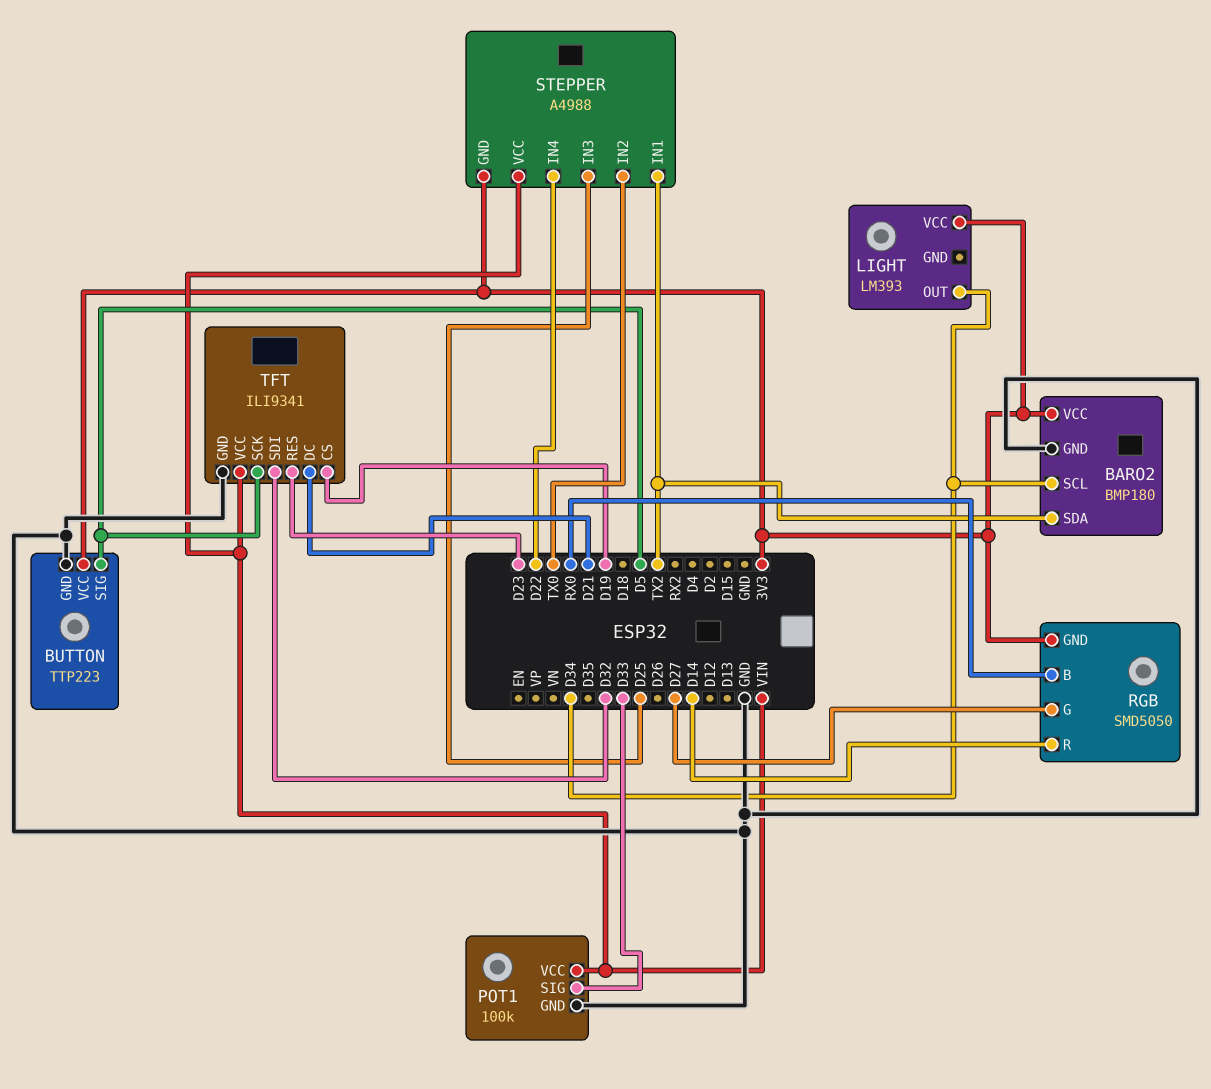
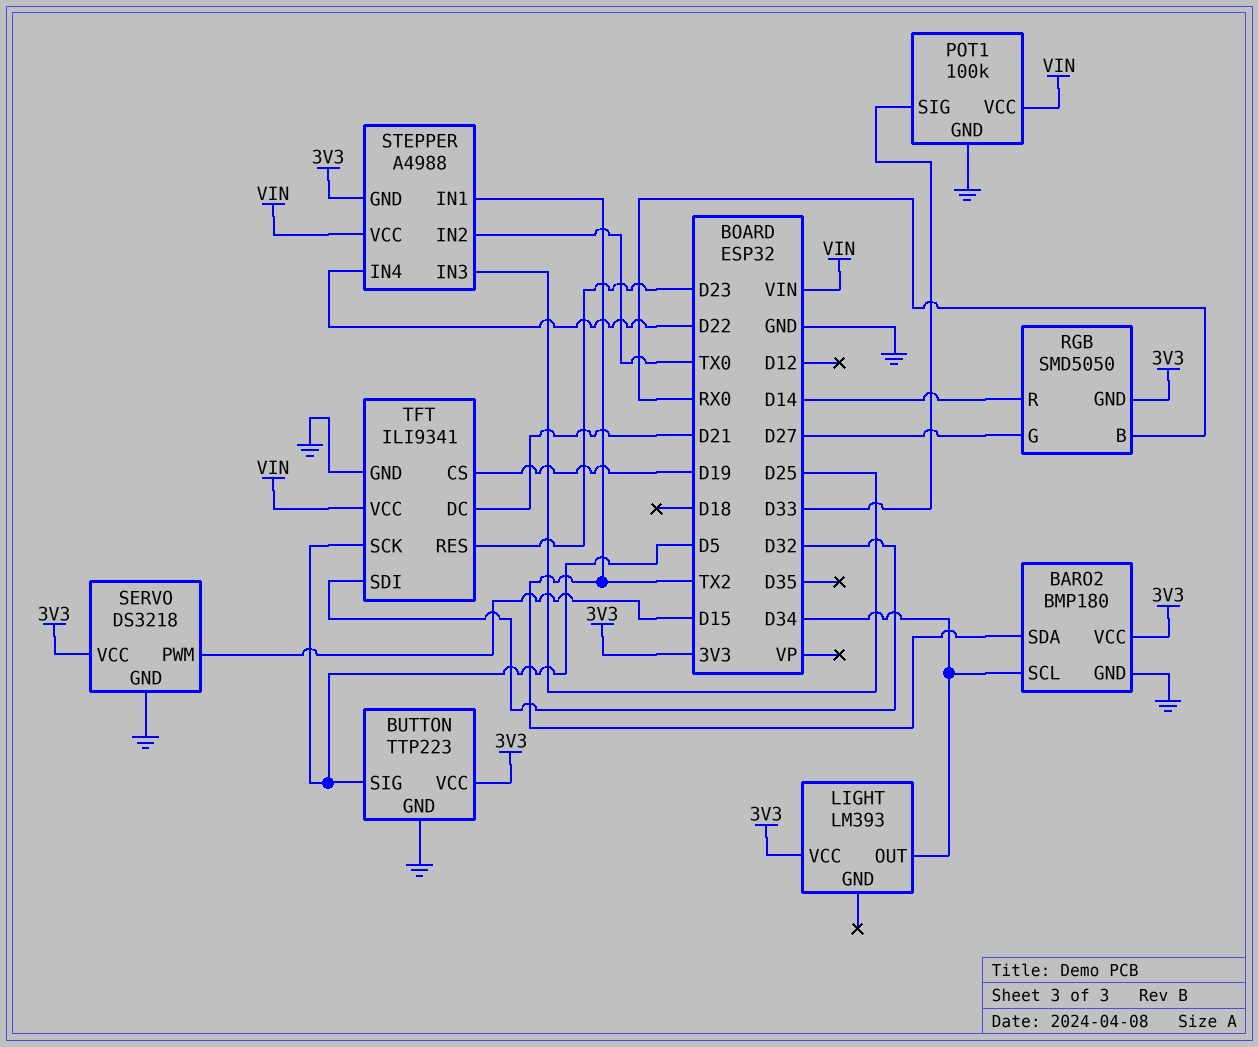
SERVO: none -> DS3218
SERVO pin GND: none -> GND
SERVO pin PWM: none -> D15
SERVO pin VCC: none -> 3V3

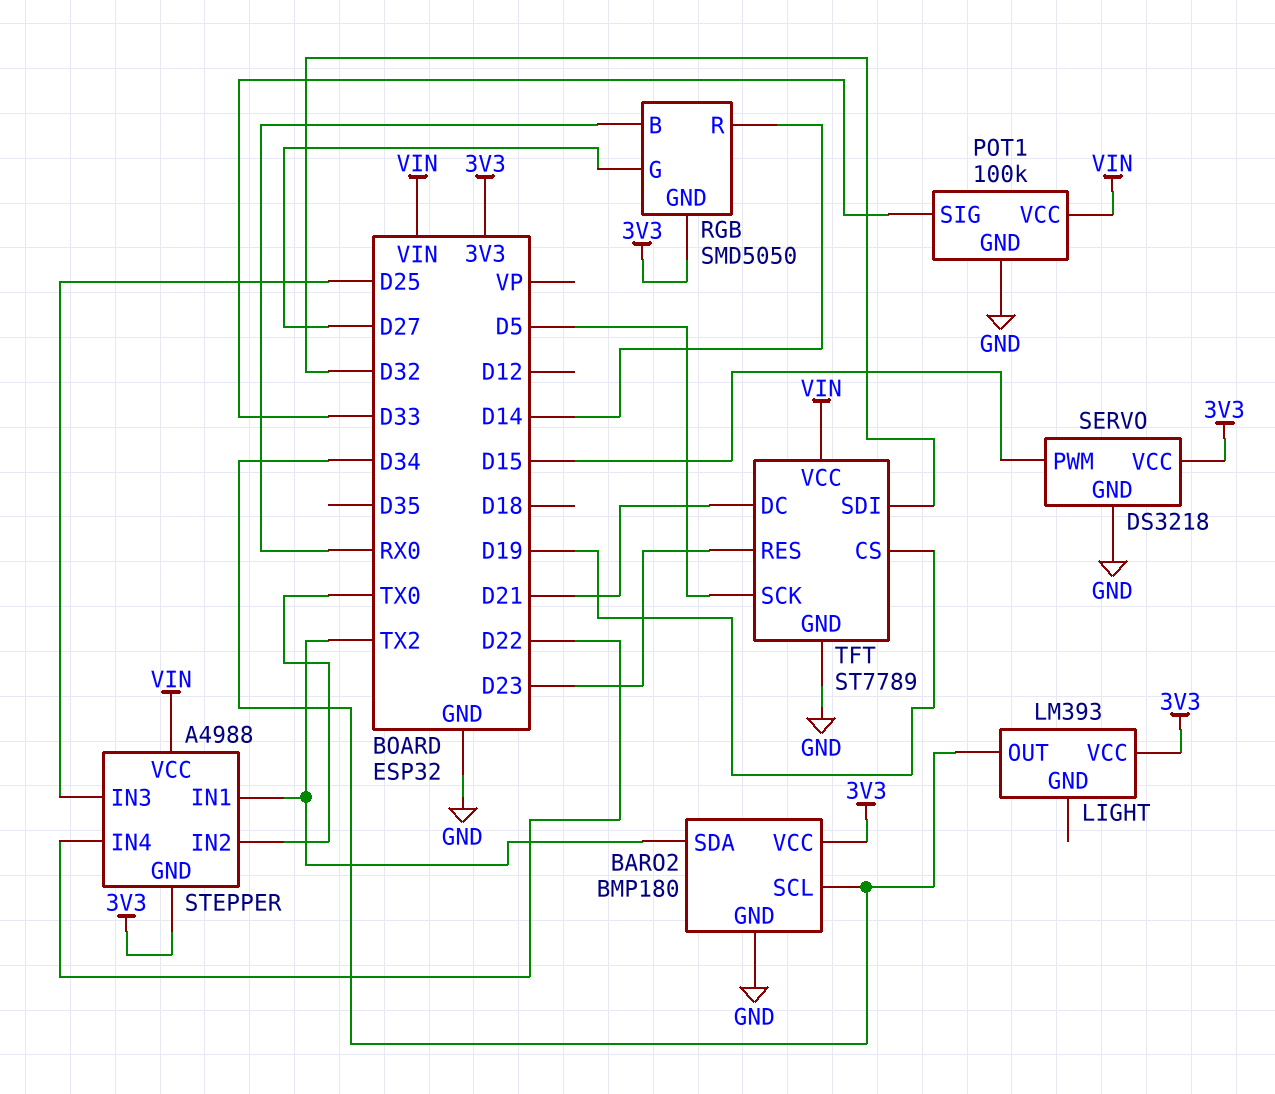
BUTTON: TTP223 -> none
BUTTON pin GND: GND -> none
BUTTON pin SIG: D5 -> none
BUTTON pin VCC: 3V3 -> none
TFT: ILI9341 -> ST7789

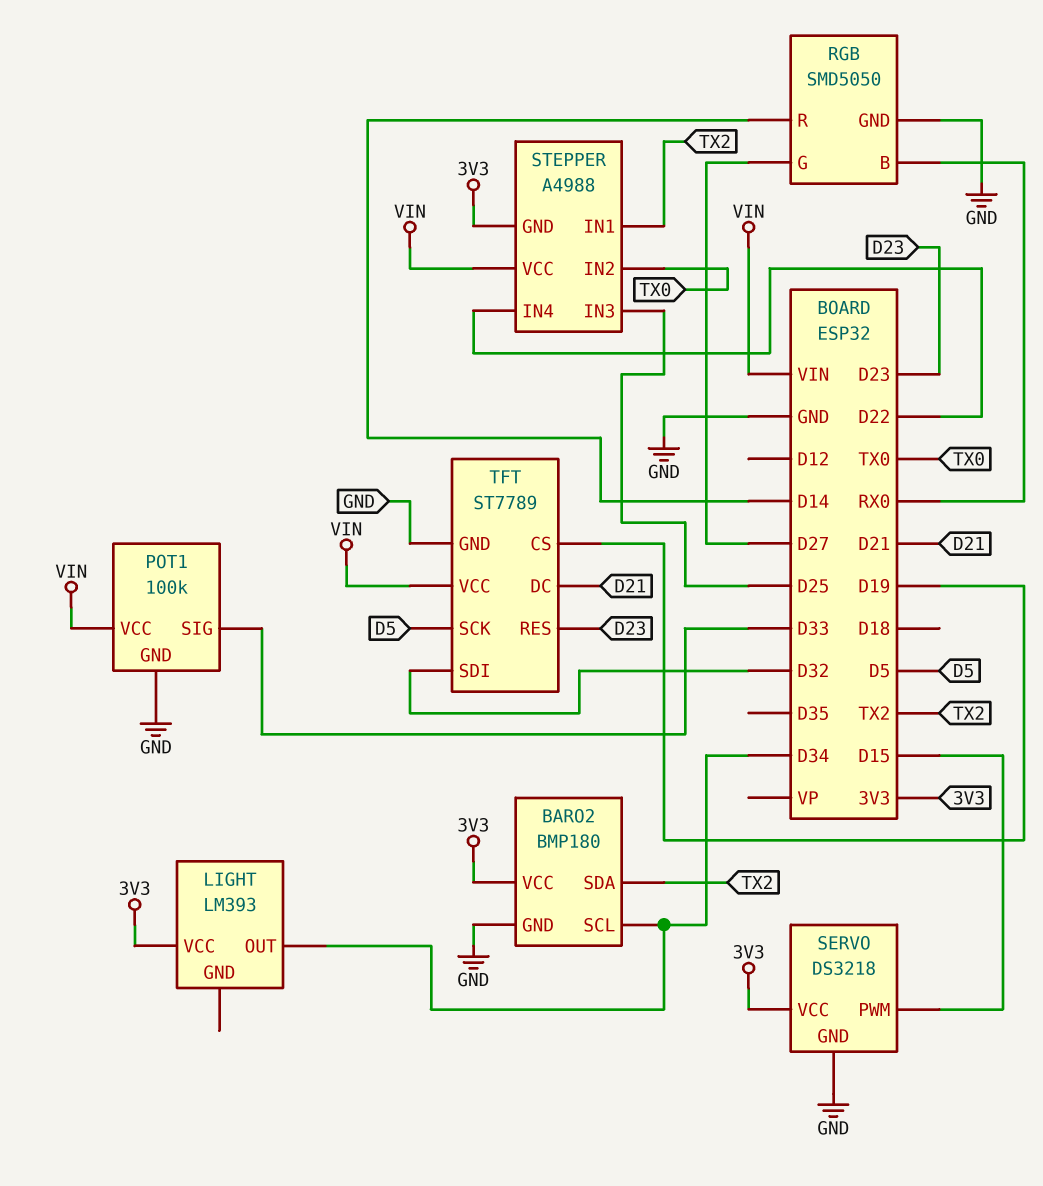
RGB pin GND: 3V3 -> GND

=-=-=

Return exactly the line containing "BUTTON pin SIG: D5 -> none" and every line after it, up to and including the final line of the entries above. Pictures stay out.

BUTTON pin SIG: D5 -> none
BUTTON pin VCC: 3V3 -> none
TFT: ILI9341 -> ST7789

RGB pin GND: 3V3 -> GND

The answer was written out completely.